> [Record set]
◆ ◆ ◆
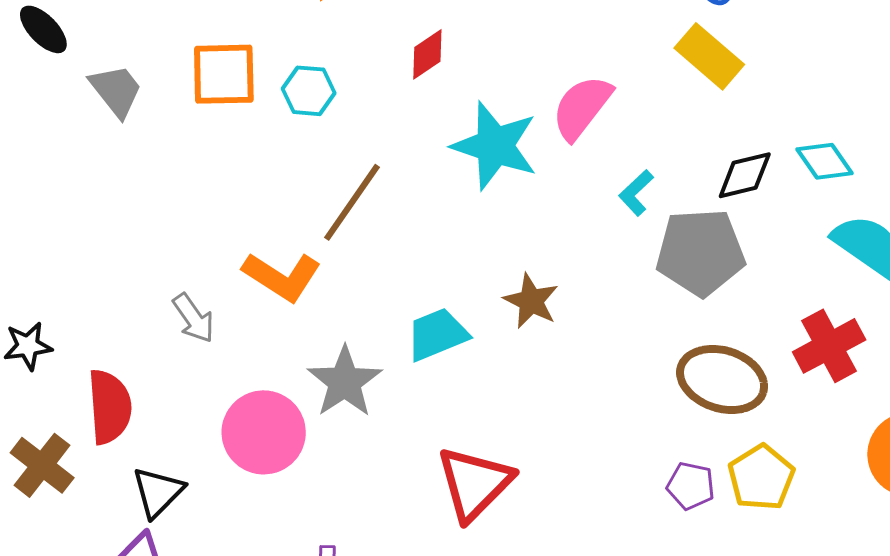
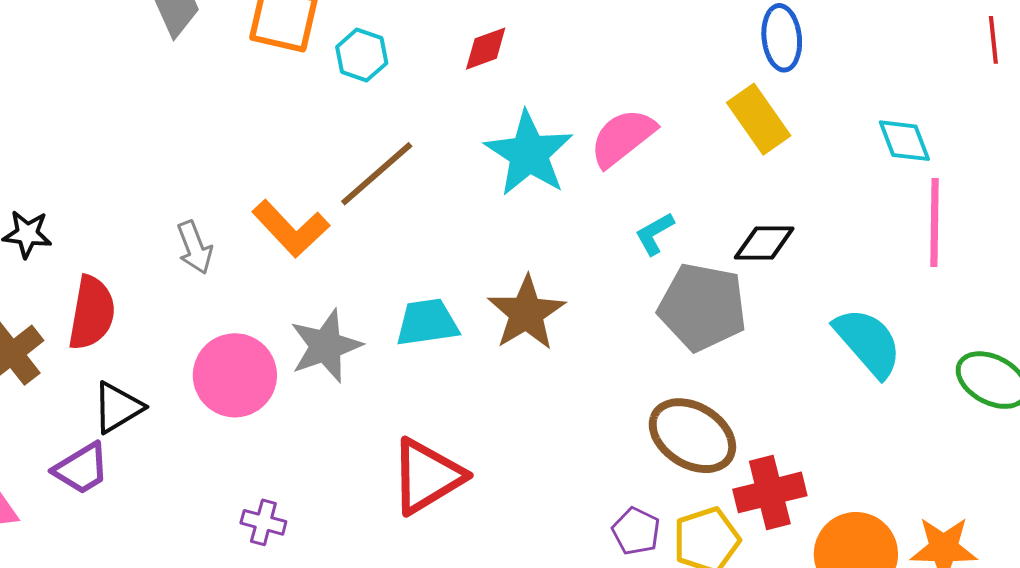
cyan diamond: (824, 161) -> (904, 141), moved
brown star: (531, 301) -> (526, 313), size x1.4
red cross: (829, 346) -> (770, 492), moved

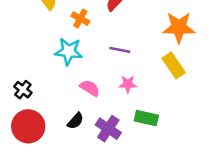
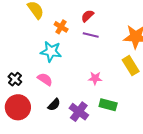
purple line: (120, 50) -> (91, 35), moved
pink semicircle: (90, 88) -> (45, 79), moved

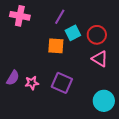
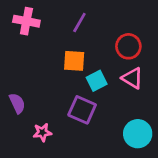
cyan square: (73, 33) -> (97, 81), moved
purple semicircle: (13, 78) -> (17, 103), turned -56
pink star: (32, 83) -> (42, 132), moved

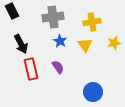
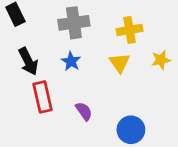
blue star: (60, 41) -> (71, 61), moved
purple semicircle: (58, 67) -> (84, 111), moved

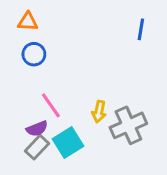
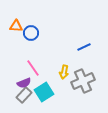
orange triangle: (28, 22) -> (16, 26), moved
blue line: (141, 29) -> (84, 47), moved, turned 56
blue circle: (34, 54) -> (31, 33), moved

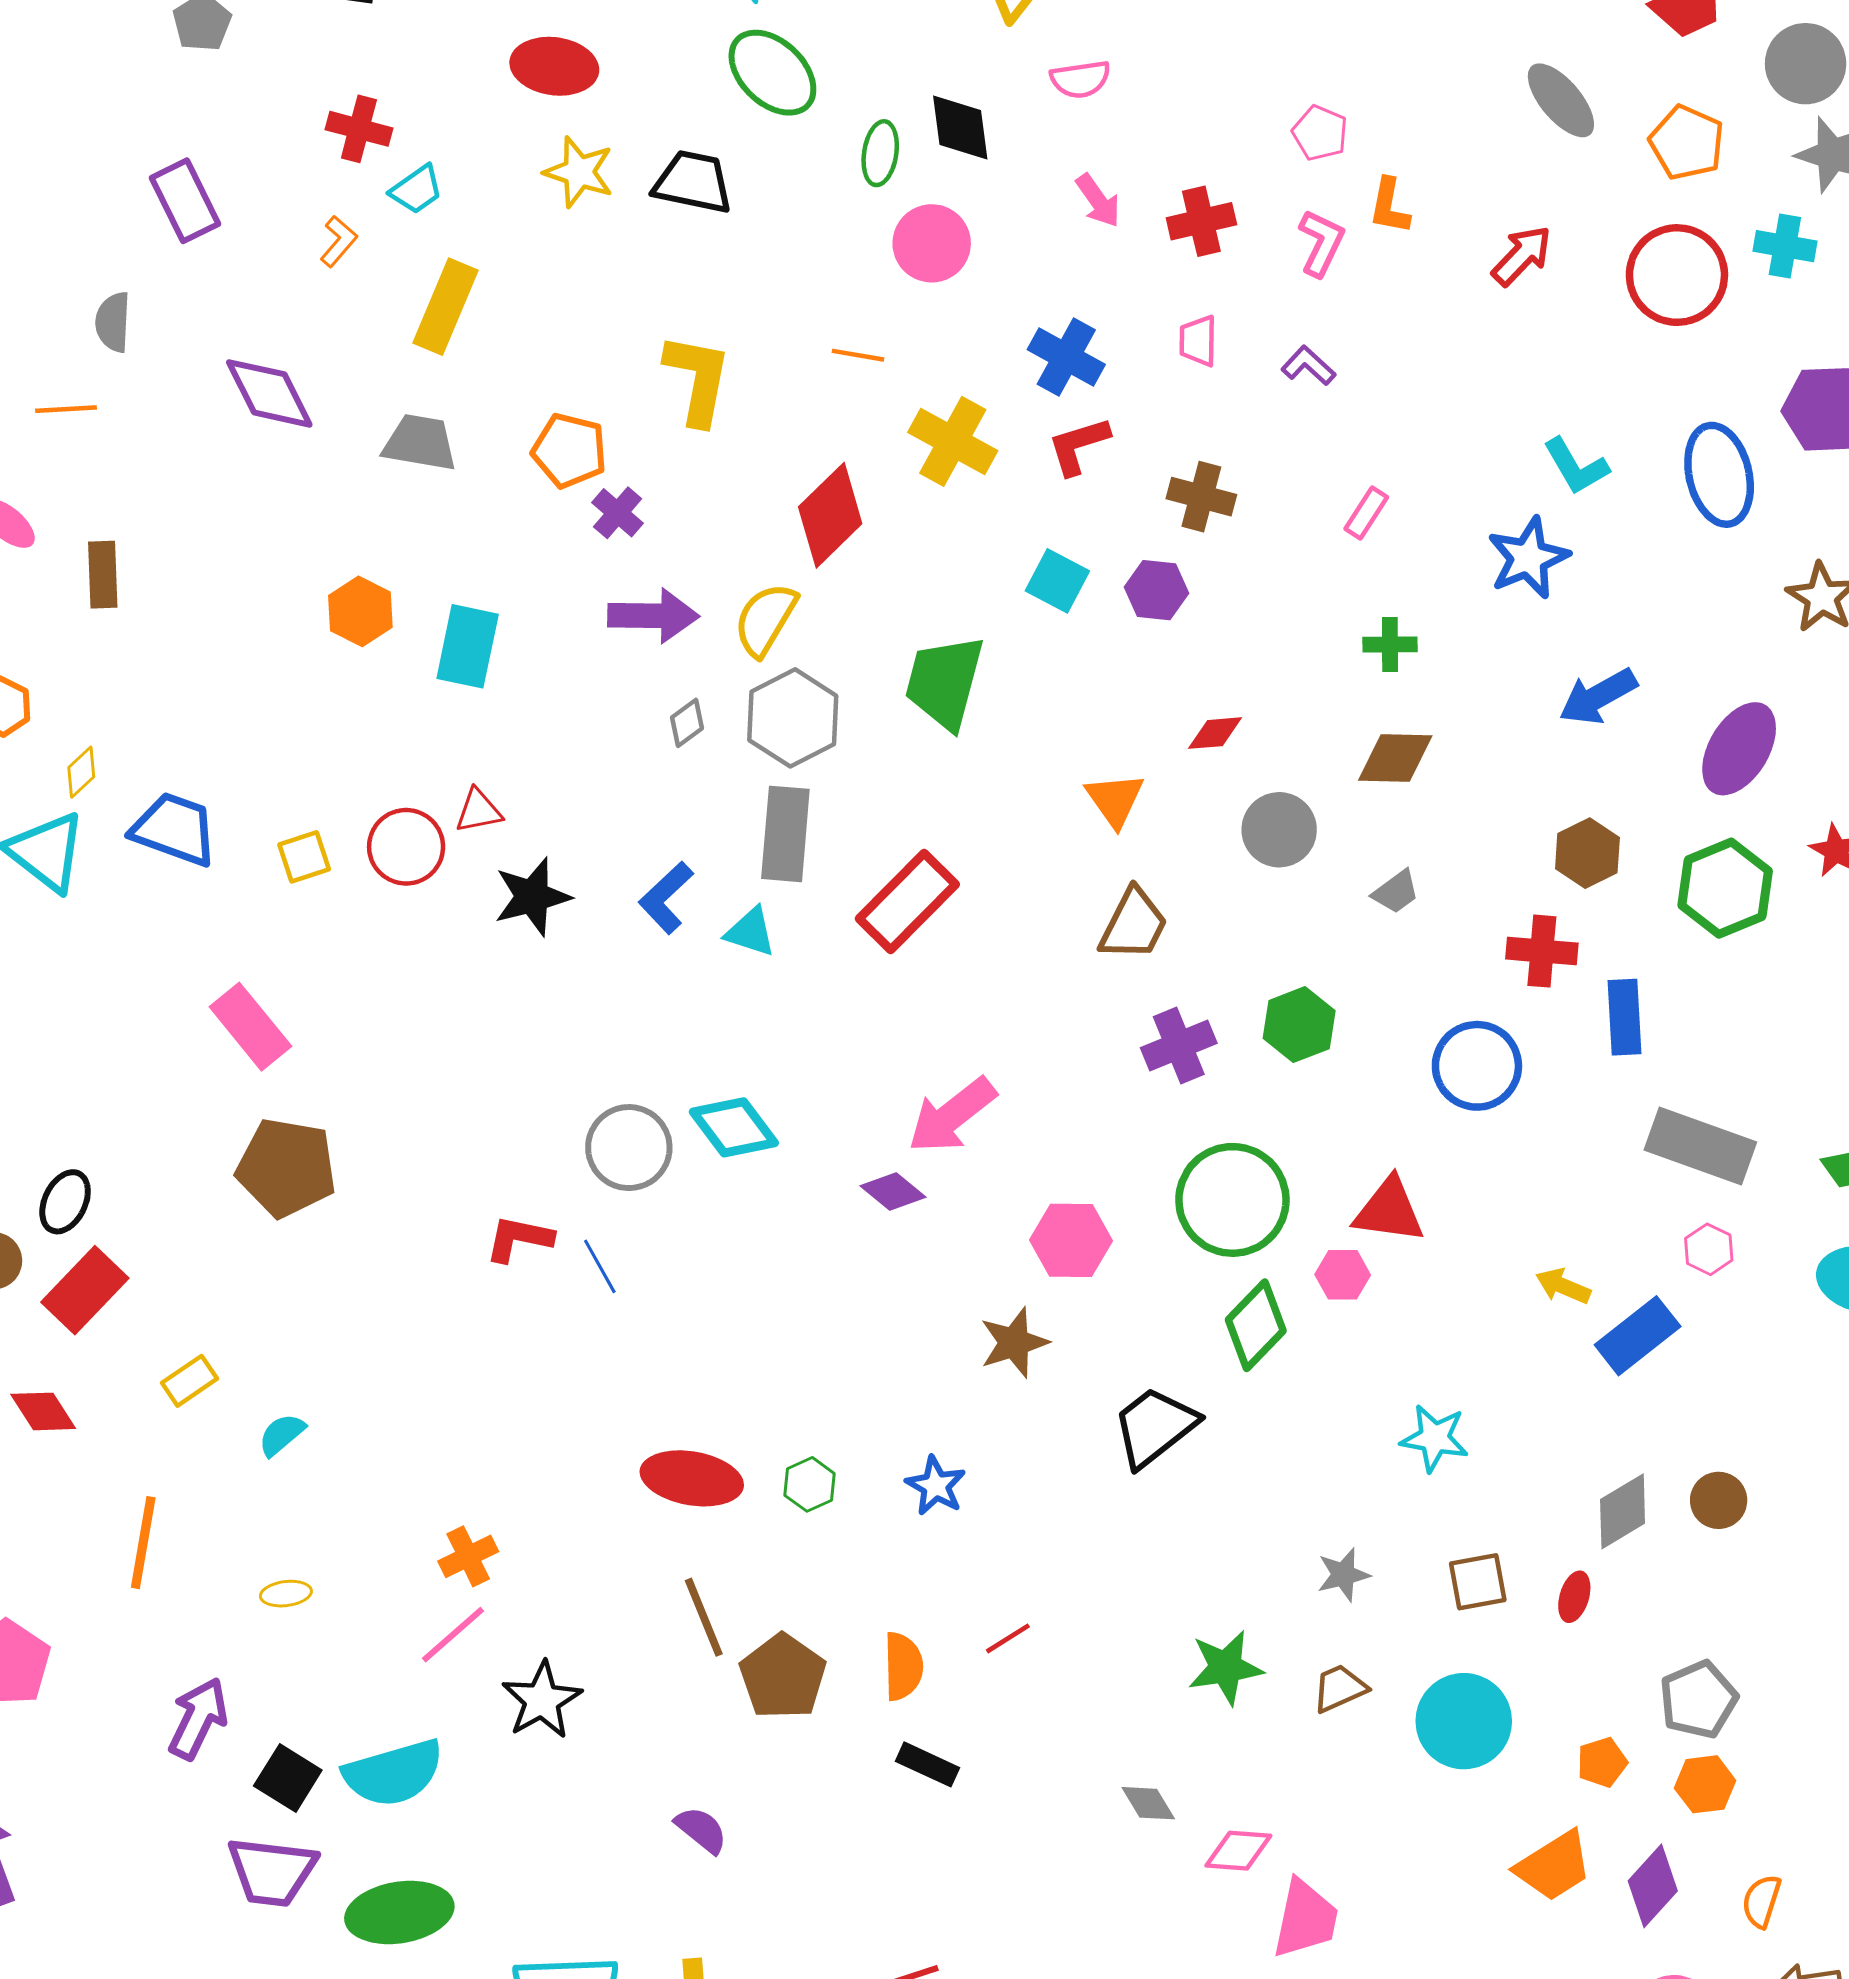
◆ ◆ ◆
> [What you should do] What is needed here is an exact copy of the lines from the line containing "purple line: (120, 50) -> (91, 35), moved" through the end of the records, with every picture left out.

> [Reply]
purple line: (120, 50) -> (91, 35), moved
pink semicircle: (90, 88) -> (45, 79), moved

cyan square: (73, 33) -> (97, 81), moved
purple semicircle: (13, 78) -> (17, 103), turned -56
pink star: (32, 83) -> (42, 132), moved

blue star: (60, 41) -> (71, 61), moved
purple semicircle: (58, 67) -> (84, 111), moved

orange triangle: (28, 22) -> (16, 26), moved
blue line: (141, 29) -> (84, 47), moved, turned 56
blue circle: (34, 54) -> (31, 33), moved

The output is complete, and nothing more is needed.